| Aim of the task |
Print every record exactly as it appears. Leave the pictures out.

| Information shown |

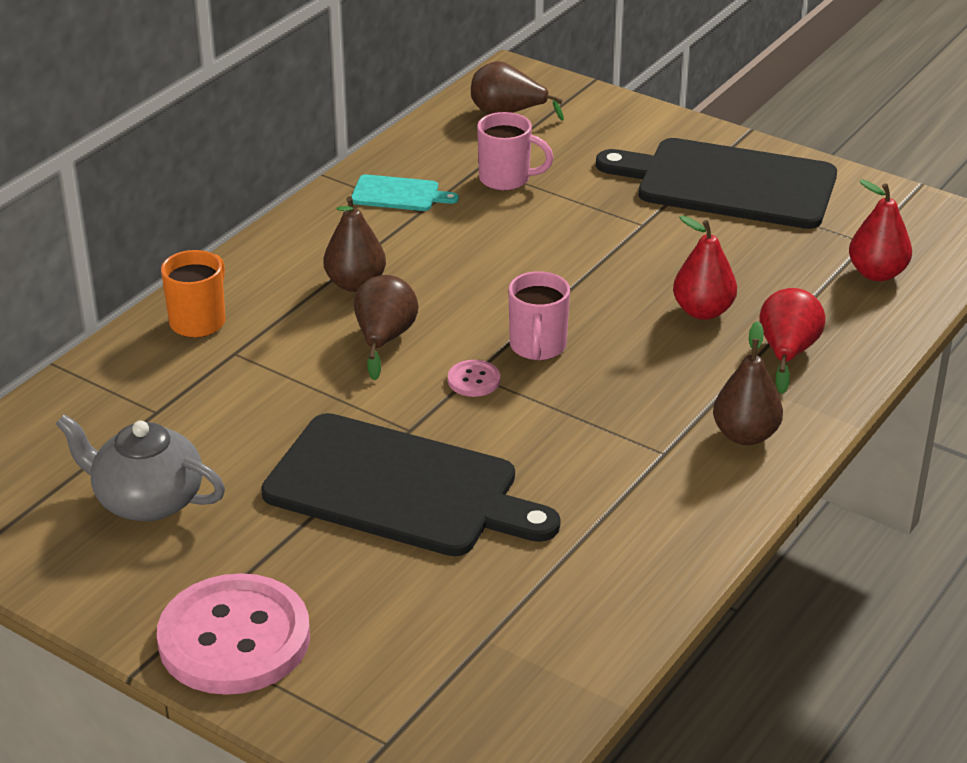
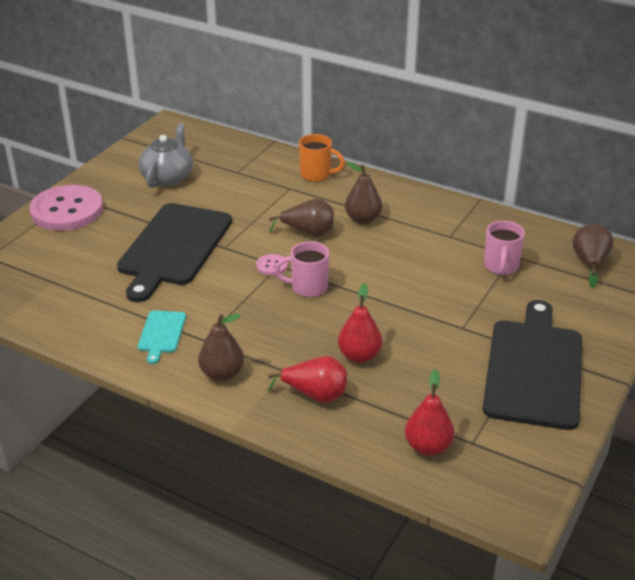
camera: 85 degrees right, 0 degrees up
(398, 194) = (466, 227): turquoise cutting board -> turquoise cutting board (161, 334)

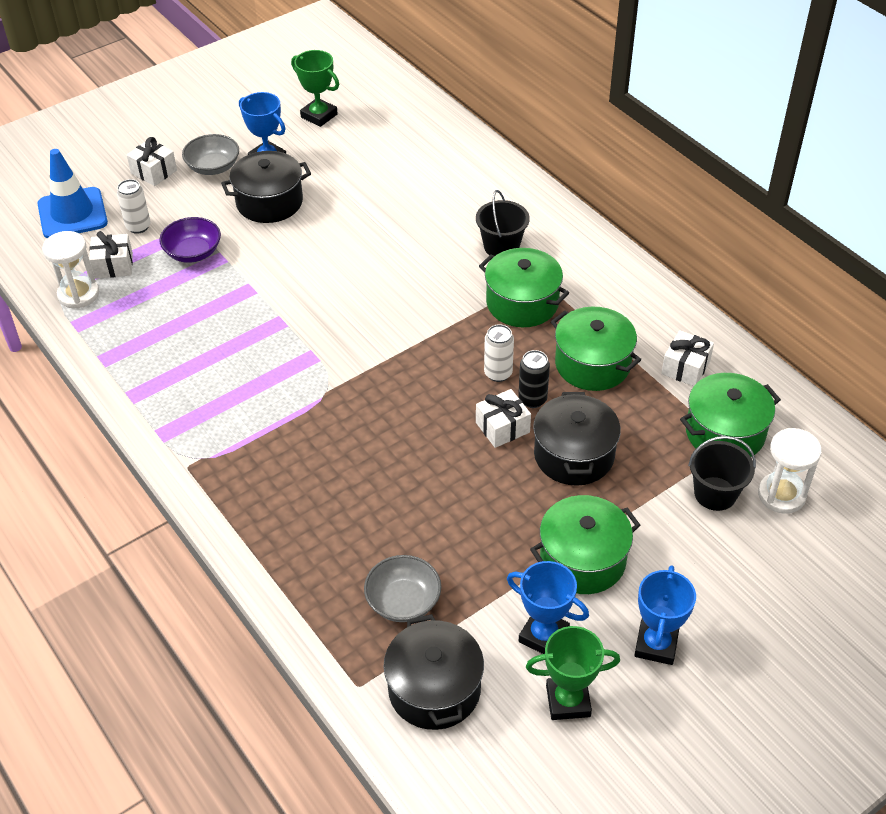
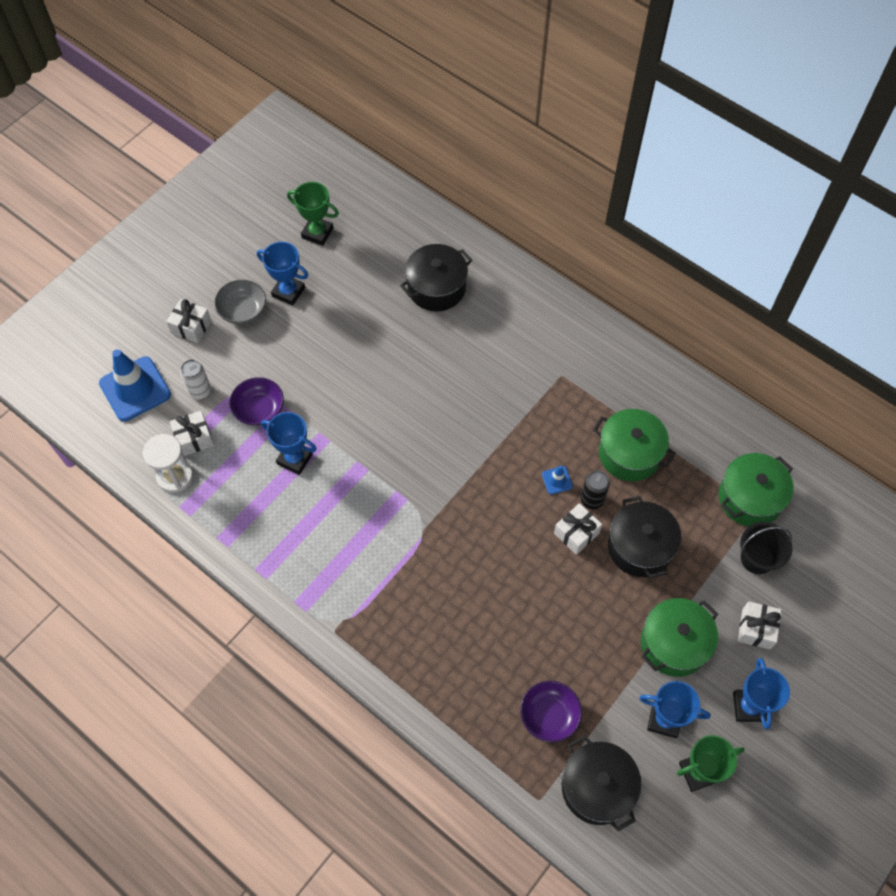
camera: 15 degrees left, 15 degrees up
(212, 302) = (295, 459): none -> blue trophy
(269, 202) = (307, 340): black pot -> black pot (436, 288)
(403, 601) = (549, 715): grey bowl -> purple bowl
(498, 373) = (557, 480): white can -> blue traffic cone
(501, 247) = (521, 348): black bucket -> none
(522, 303) = (555, 403): green pot -> none
(685, 368) = (703, 441): white gift -> white gift (756, 629)
(781, 495) = (806, 547): white hourglass -> none

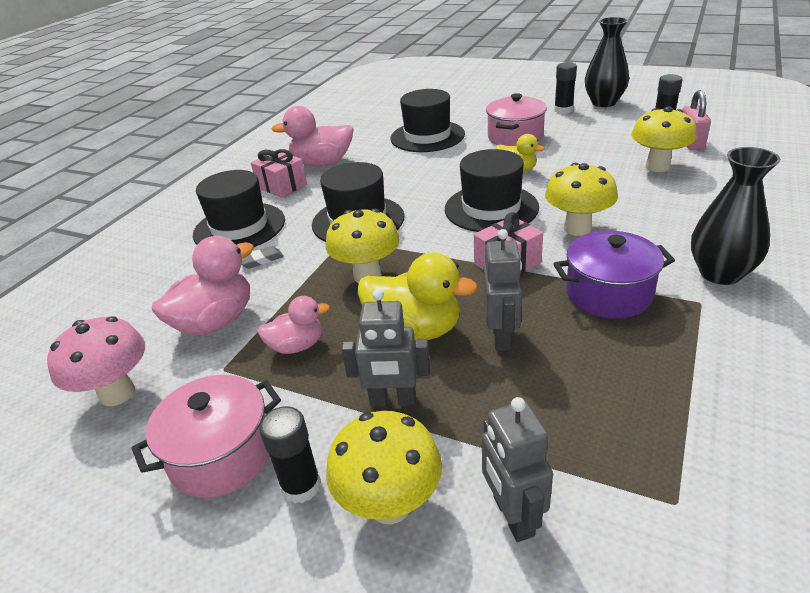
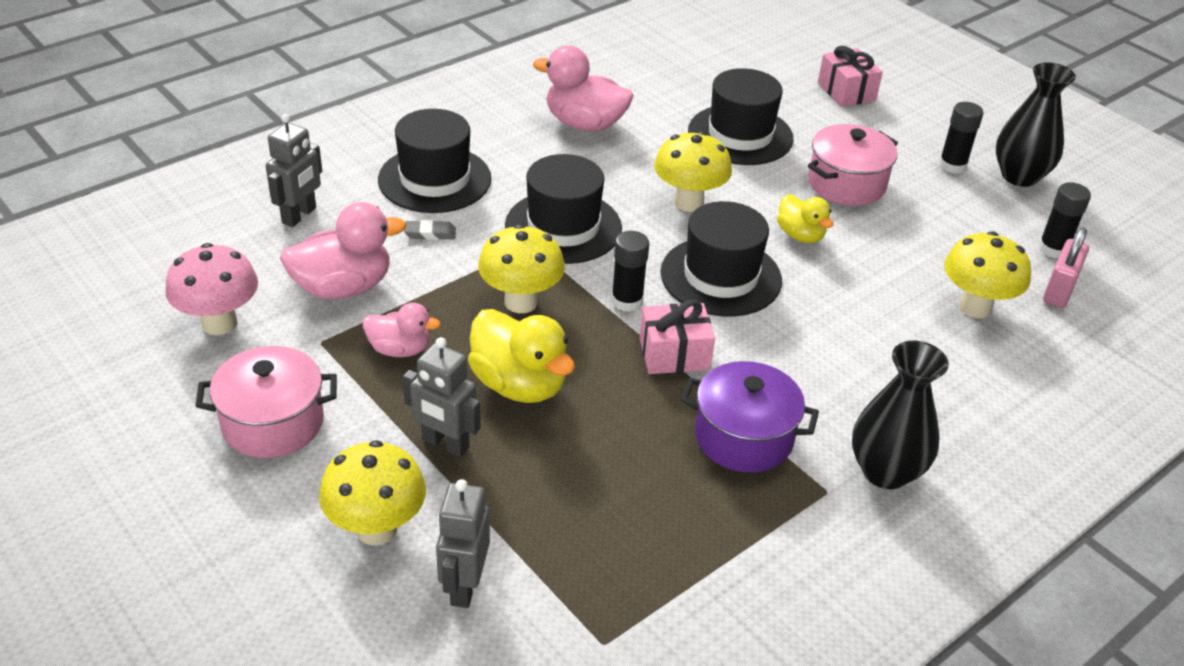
camera: 20 degrees right, 5 degrees up
(282, 186) = (516, 139): pink gift -> pink gift (846, 91)
(301, 486) = (318, 480): black glue stick -> black glue stick (627, 301)
(502, 337) = (594, 432): grey robot -> grey robot (299, 216)
(577, 228) = (790, 347): yellow mushroom -> yellow mushroom (688, 202)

| Task response |
camera: 85 degrees right, 0 degrees up
(398, 194) = (466, 227): turquoise cutting board -> turquoise cutting board (161, 334)

camera: 15 degrees left, 15 degrees up
(212, 302) = (295, 459): none -> blue trophy
(269, 202) = (307, 340): black pot -> black pot (436, 288)
(403, 601) = (549, 715): grey bowl -> purple bowl
(498, 373) = (557, 480): white can -> blue traffic cone
(501, 247) = (521, 348): black bucket -> none
(522, 303) = (555, 403): green pot -> none
(685, 368) = (703, 441): white gift -> white gift (756, 629)
(781, 495) = (806, 547): white hourglass -> none

camera: 20 degrees right, 5 degrees up
(282, 186) = (516, 139): pink gift -> pink gift (846, 91)
(301, 486) = (318, 480): black glue stick -> black glue stick (627, 301)
(502, 337) = (594, 432): grey robot -> grey robot (299, 216)
(577, 228) = (790, 347): yellow mushroom -> yellow mushroom (688, 202)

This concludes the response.